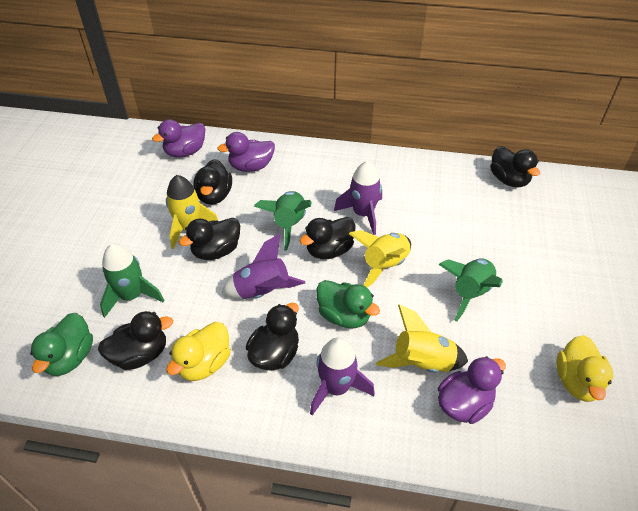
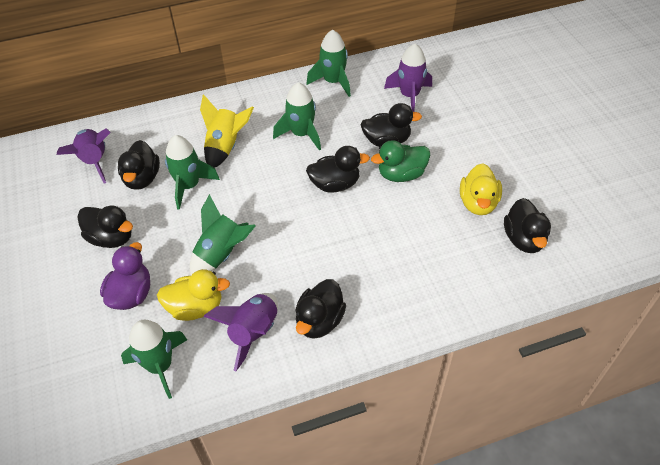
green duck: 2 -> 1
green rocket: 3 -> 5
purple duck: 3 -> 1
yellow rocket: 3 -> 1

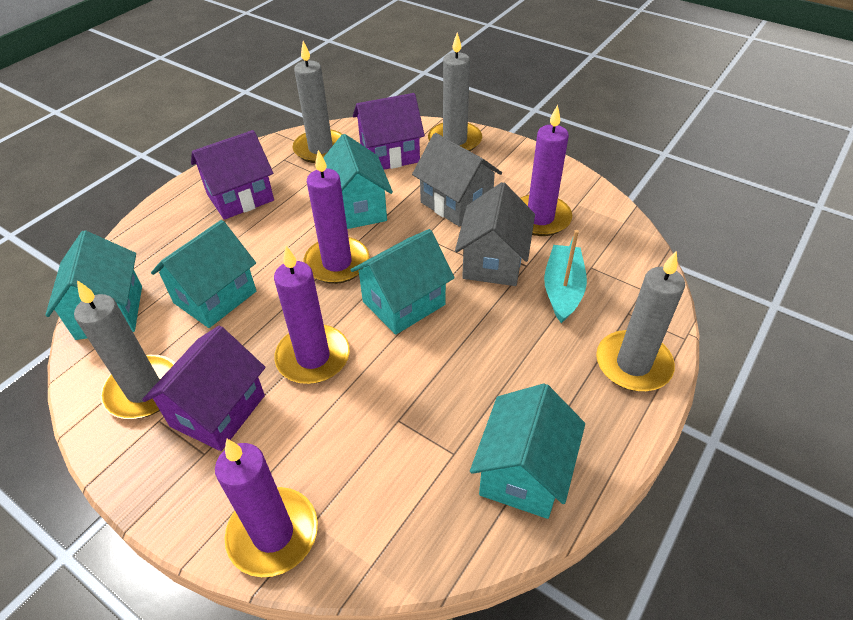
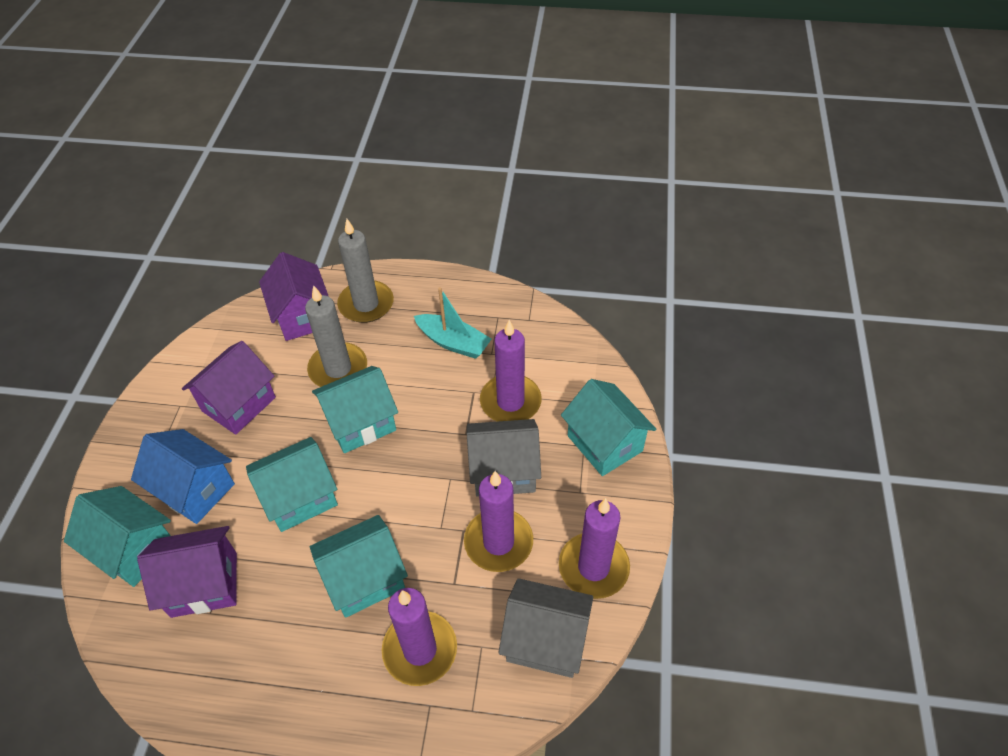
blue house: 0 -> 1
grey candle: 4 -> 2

________________________

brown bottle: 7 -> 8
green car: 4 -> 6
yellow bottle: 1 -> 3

________________________

■ Task requirements: Pictures excluded, transcribe the listing above exactly from the line with "green duck: 2 -> 1" through the line with "grey candle: 4 -> 2", and no further.

■ Solution for this exercise:
green duck: 2 -> 1
green rocket: 3 -> 5
purple duck: 3 -> 1
yellow rocket: 3 -> 1

blue house: 0 -> 1
grey candle: 4 -> 2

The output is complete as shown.